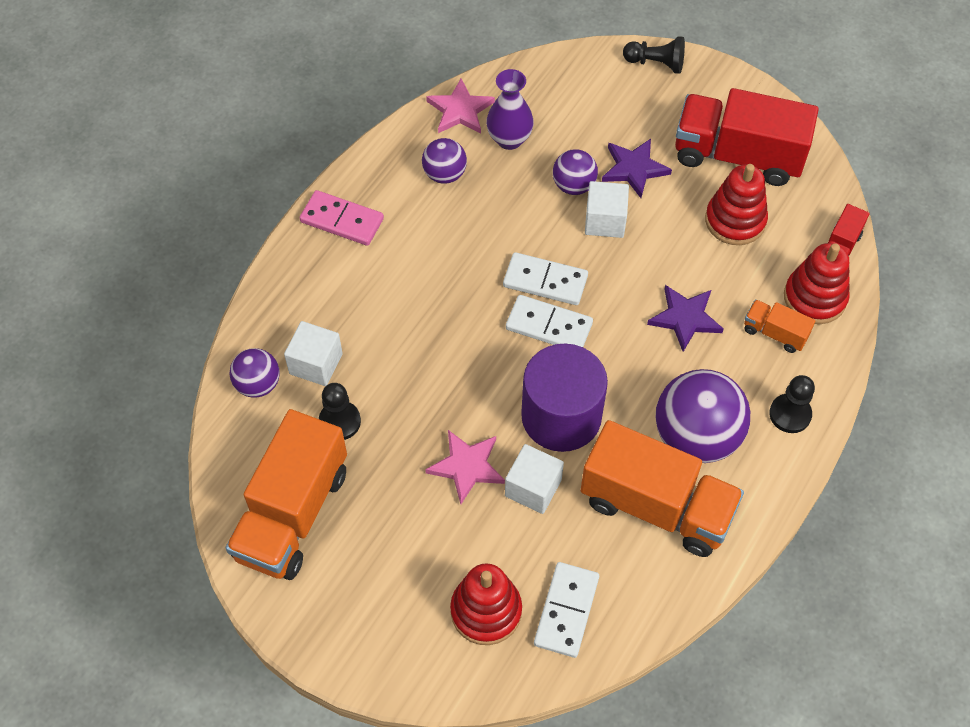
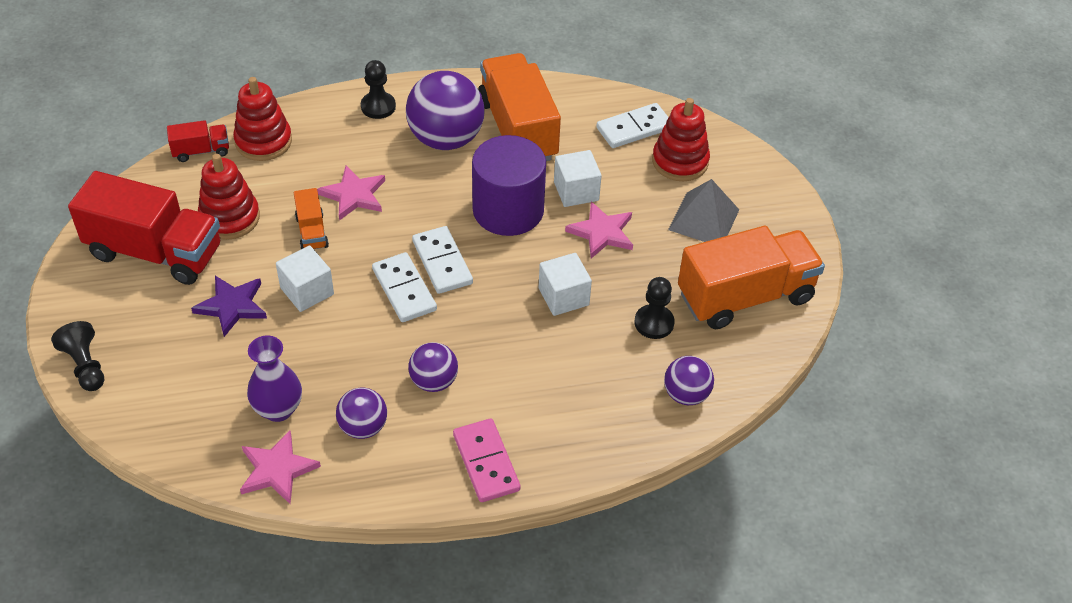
camera: 135 degrees left, 10 degrees down
(316, 364) = (629, 373): white cube -> white cube (563, 297)
(400, 562) = (703, 219): none -> grey pyramid
(573, 185) = (289, 333): purple ball -> purple ball (434, 381)
(685, 318) = (354, 195): purple star -> pink star
(738, 156) = (155, 252): red truck -> red truck turned 45 degrees counterclockwise
(775, 333) = (317, 145): orange truck -> orange truck (312, 232)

• • • •

Every entry must be reproduced exactly, with the images left out.

=== The answer ===
camera: 135 degrees left, 10 degrees down
(316, 364) = (629, 373): white cube -> white cube (563, 297)
(400, 562) = (703, 219): none -> grey pyramid
(573, 185) = (289, 333): purple ball -> purple ball (434, 381)
(685, 318) = (354, 195): purple star -> pink star
(738, 156) = (155, 252): red truck -> red truck turned 45 degrees counterclockwise
(775, 333) = (317, 145): orange truck -> orange truck (312, 232)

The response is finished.